Coordinate-based change listings:
>>
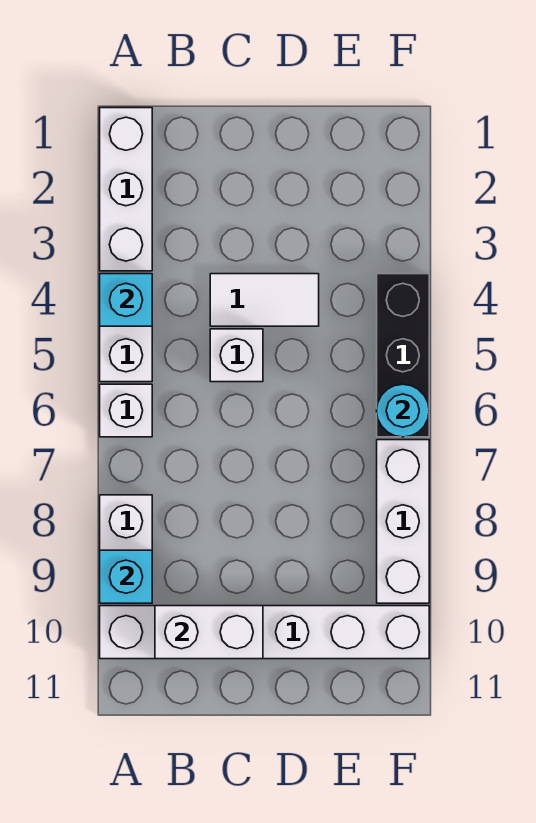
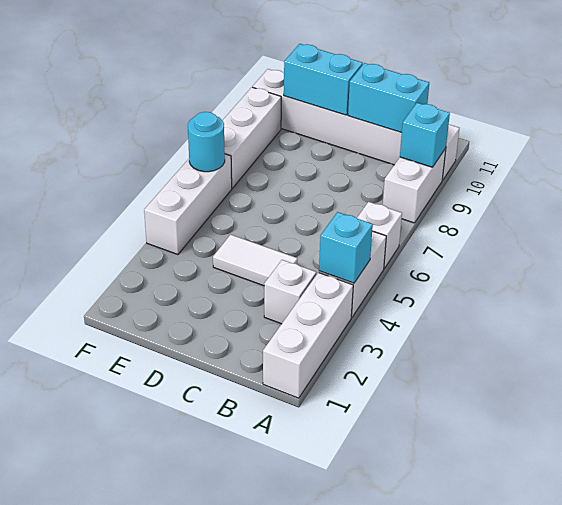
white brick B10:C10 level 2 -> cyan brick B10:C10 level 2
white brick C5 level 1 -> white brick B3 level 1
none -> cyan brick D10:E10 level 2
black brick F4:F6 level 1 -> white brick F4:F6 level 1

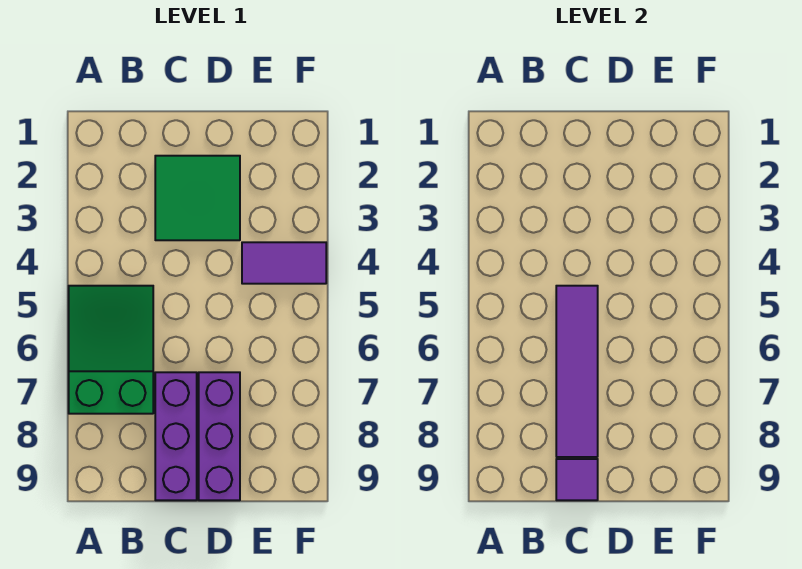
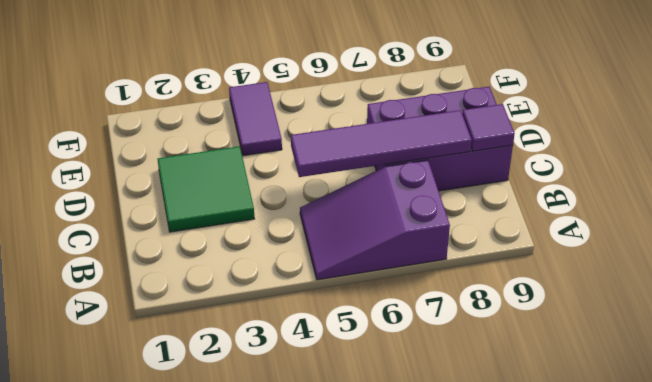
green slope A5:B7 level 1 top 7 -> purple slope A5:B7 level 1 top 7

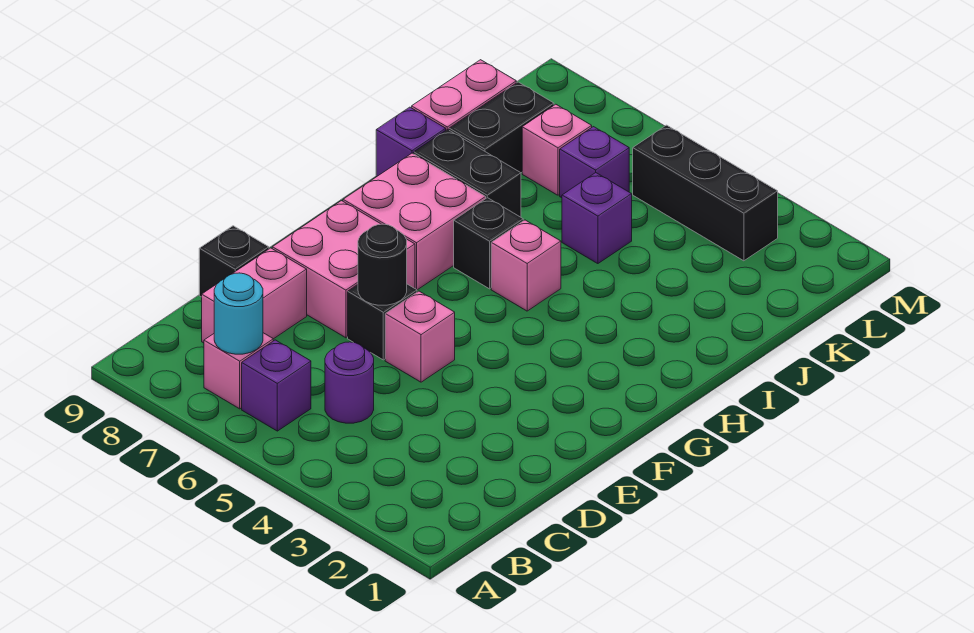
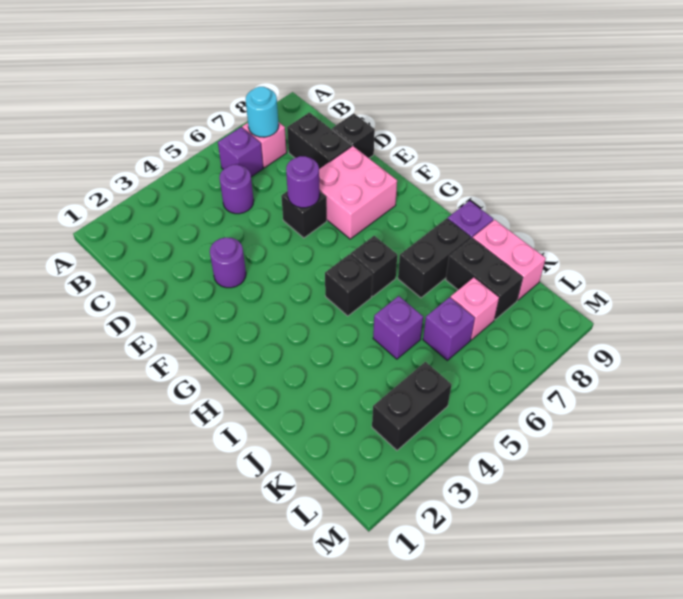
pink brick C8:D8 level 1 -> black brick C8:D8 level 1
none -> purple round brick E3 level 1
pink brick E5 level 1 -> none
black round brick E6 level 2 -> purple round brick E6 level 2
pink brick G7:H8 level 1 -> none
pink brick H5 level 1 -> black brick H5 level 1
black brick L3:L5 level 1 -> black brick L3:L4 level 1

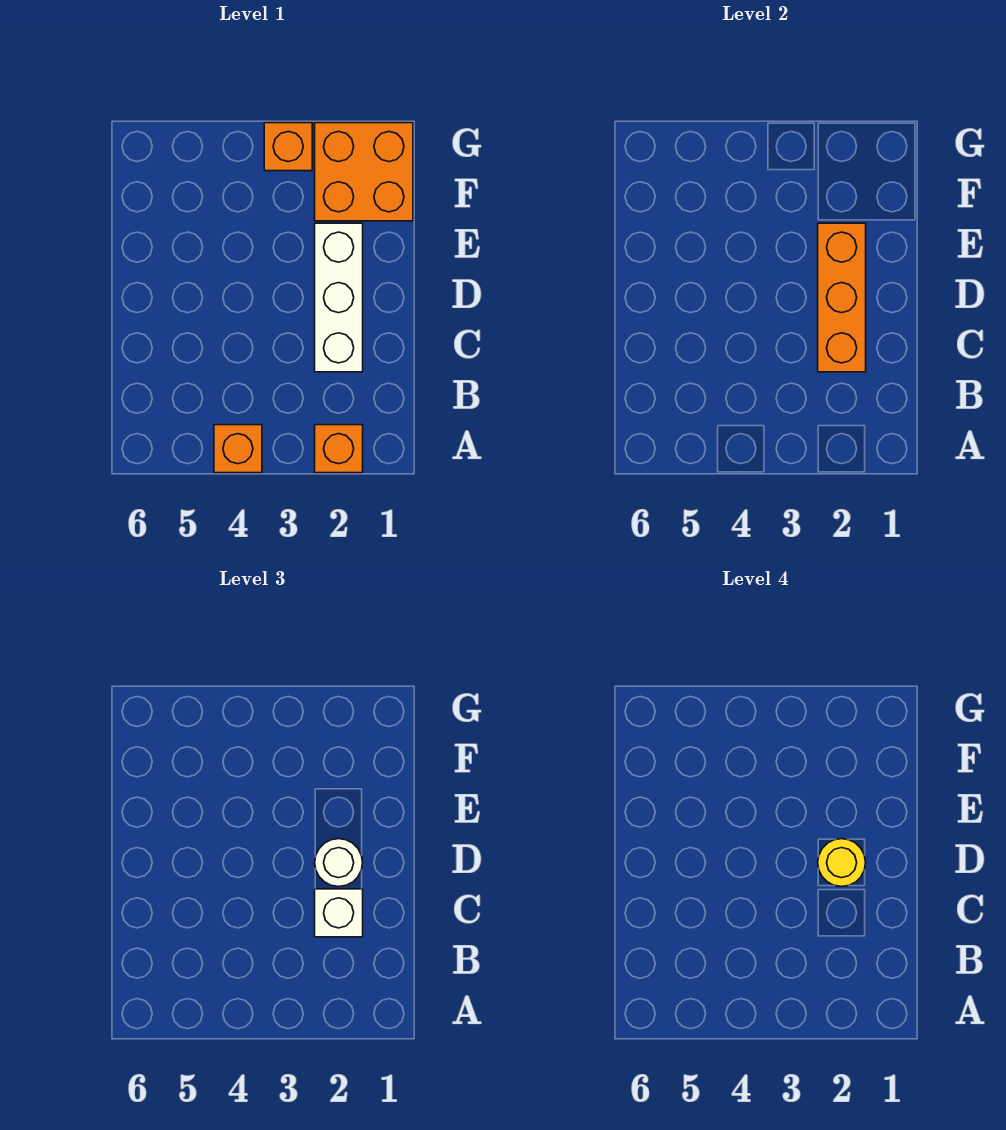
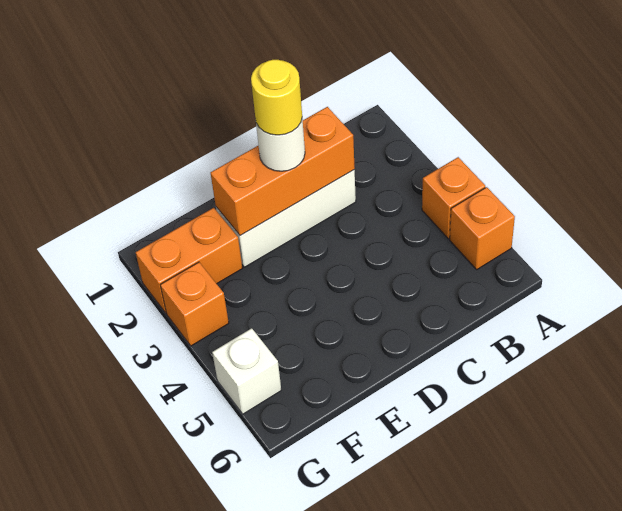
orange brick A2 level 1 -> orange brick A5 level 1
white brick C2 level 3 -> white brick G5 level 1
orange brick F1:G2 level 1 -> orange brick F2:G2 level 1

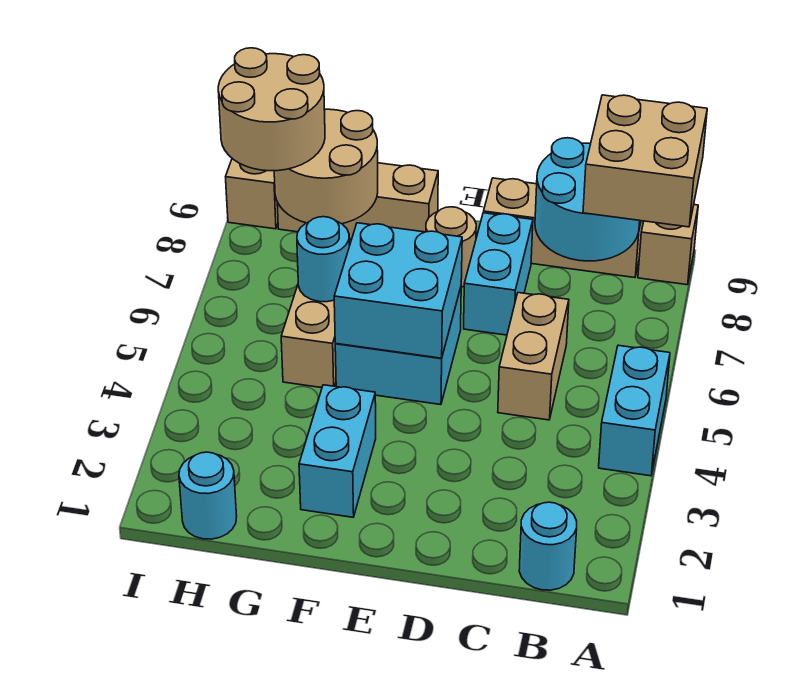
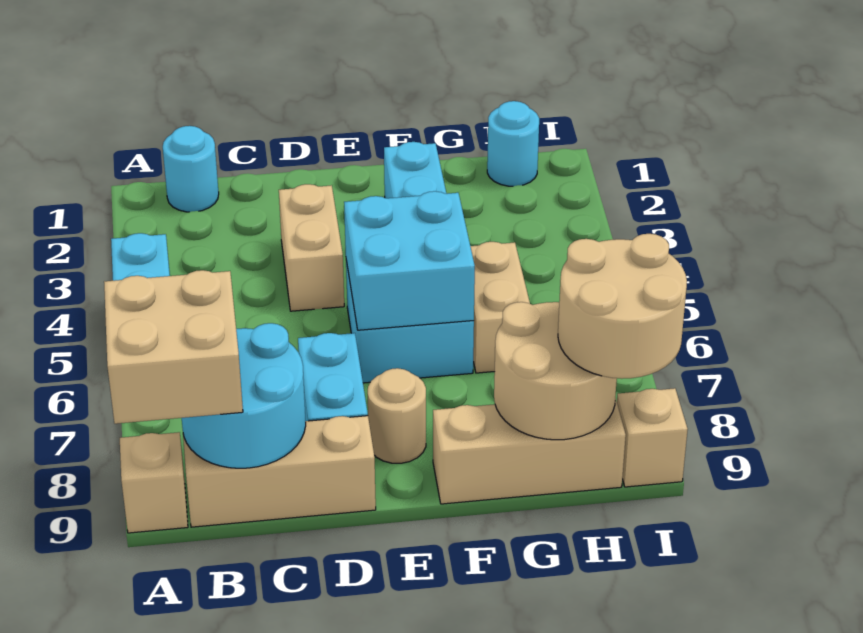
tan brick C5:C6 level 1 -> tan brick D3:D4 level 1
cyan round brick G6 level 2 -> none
<<
### INSTRUCTIONS FOR THE TASK
Starting with the line that contains "black brick L3:L5" and ending with the last line of the data above, transcribe exactly those lines and no others, without pictures.

### THE ANSWER
black brick L3:L5 level 1 -> black brick L3:L4 level 1

orange brick A2 level 1 -> orange brick A5 level 1
white brick C2 level 3 -> white brick G5 level 1
orange brick F1:G2 level 1 -> orange brick F2:G2 level 1

tan brick C5:C6 level 1 -> tan brick D3:D4 level 1
cyan round brick G6 level 2 -> none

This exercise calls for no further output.